§ **Extracted records**
== Segment start ==
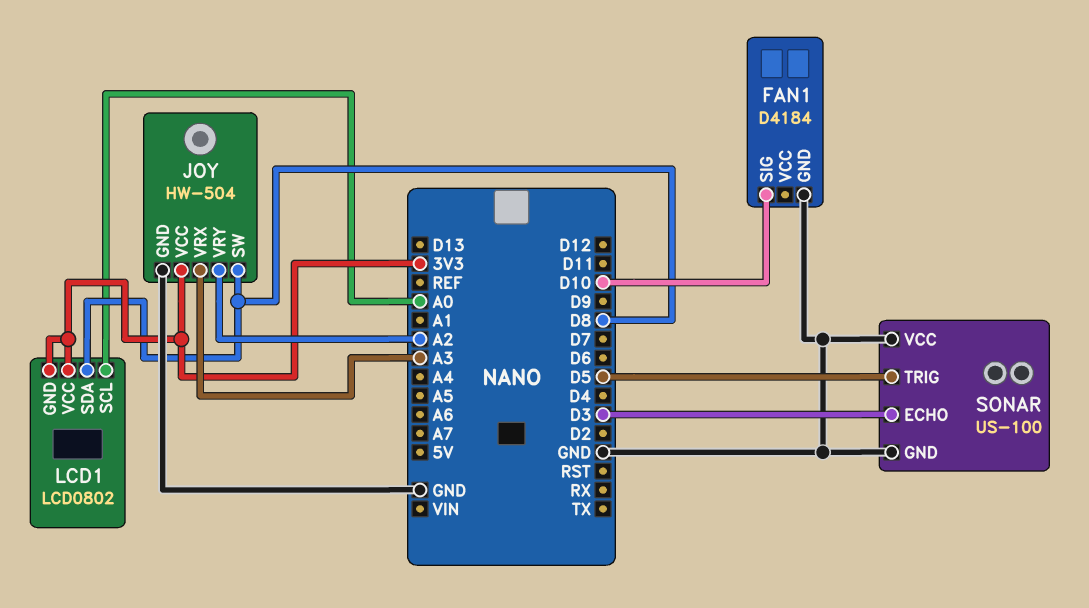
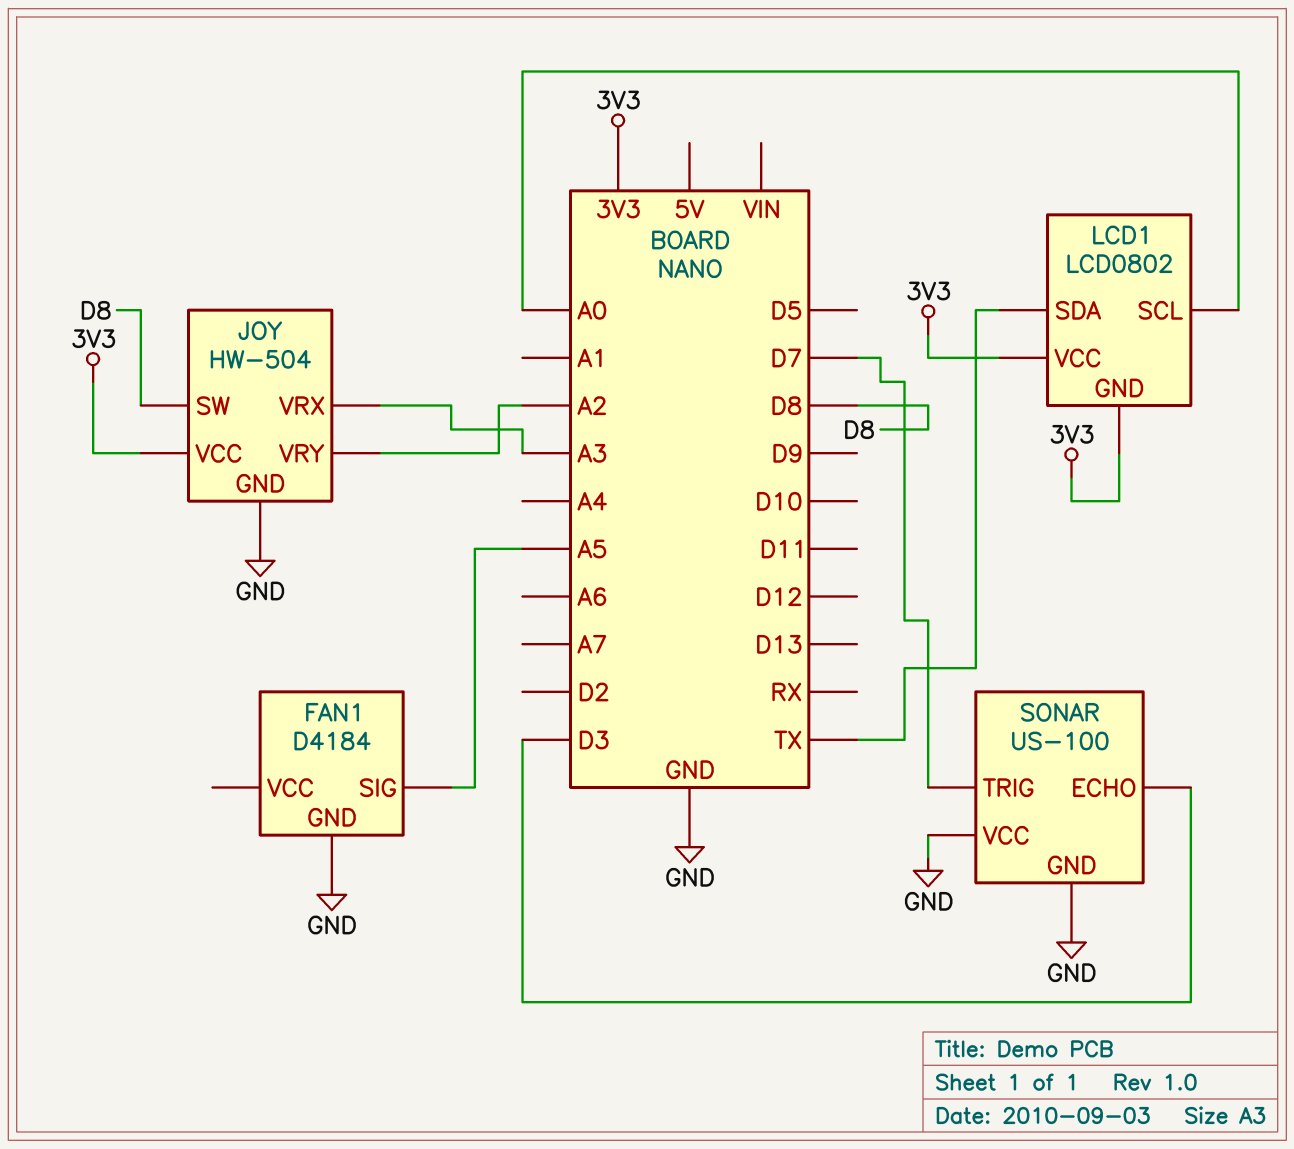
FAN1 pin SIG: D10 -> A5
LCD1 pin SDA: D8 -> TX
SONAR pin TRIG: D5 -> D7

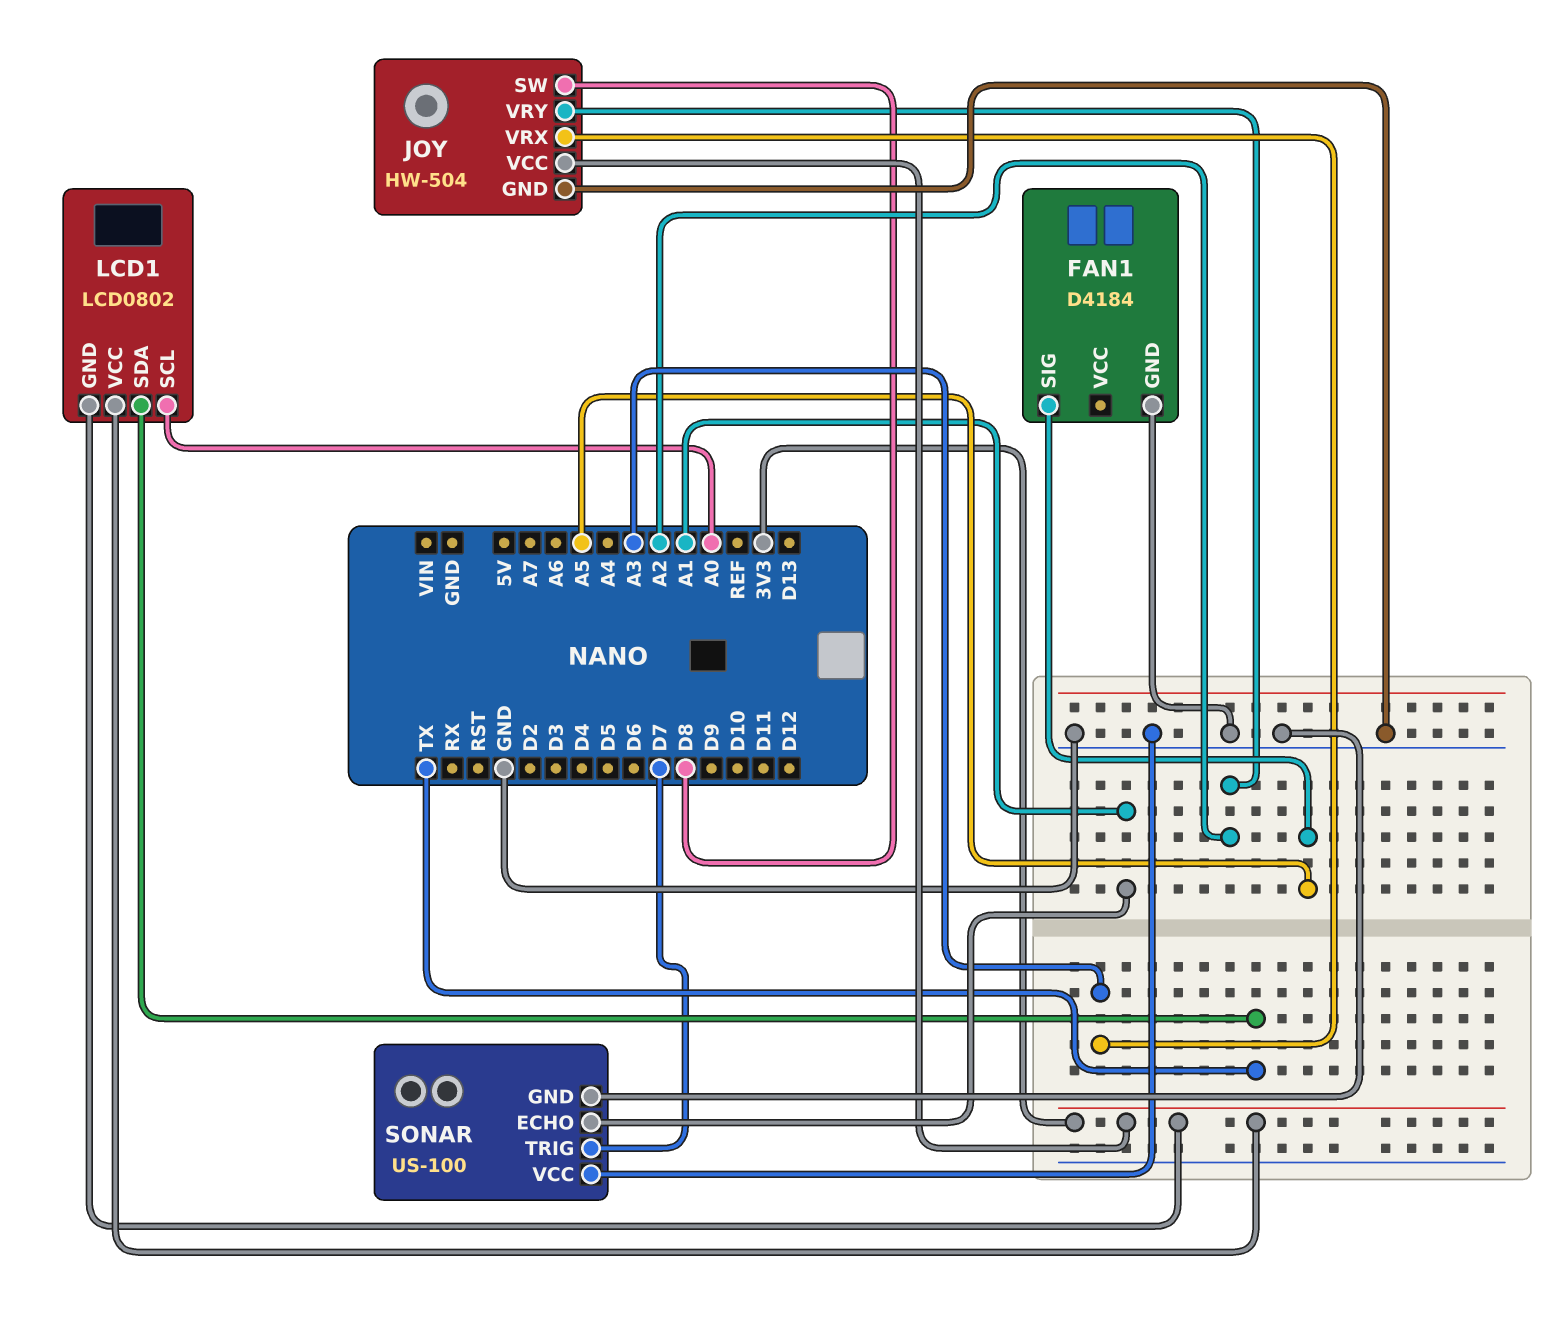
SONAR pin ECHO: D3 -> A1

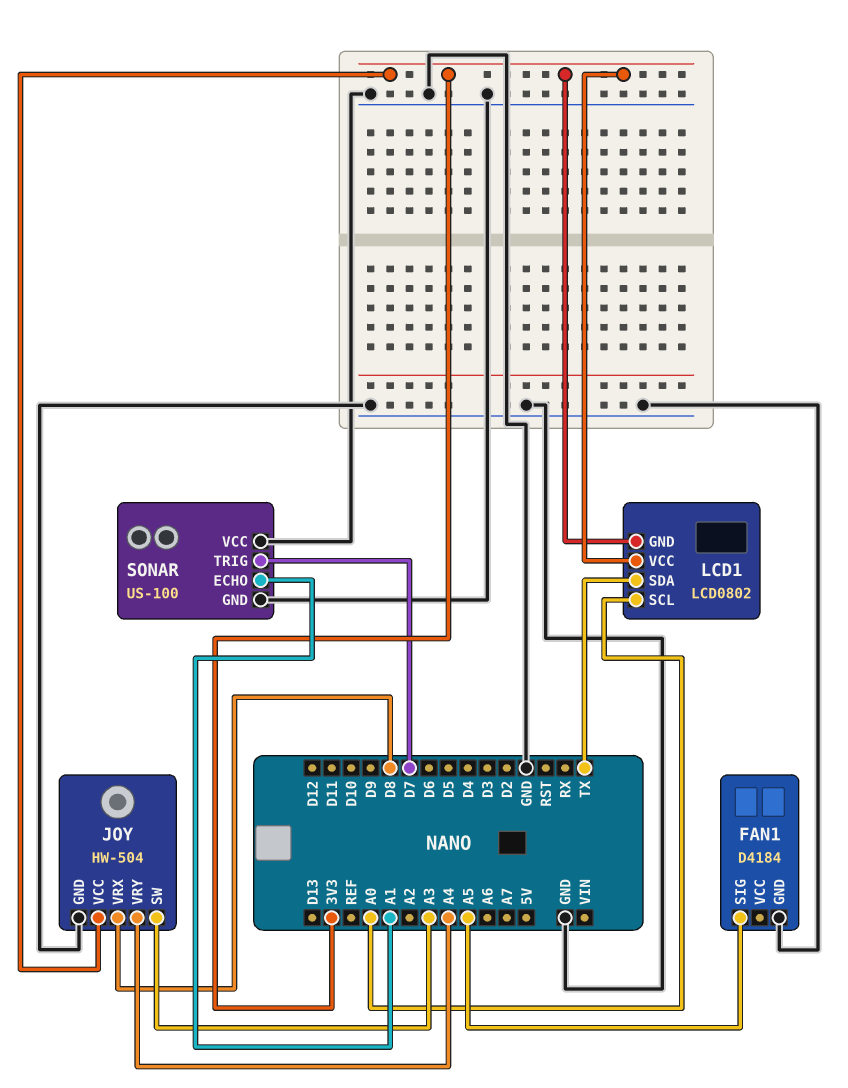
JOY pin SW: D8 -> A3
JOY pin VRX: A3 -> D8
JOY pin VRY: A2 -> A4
== Segment end ==
§ **Aim of the task**
For the records above, count the lines that contain the word "SONAR" and give only that number.

§ **Written reply**
2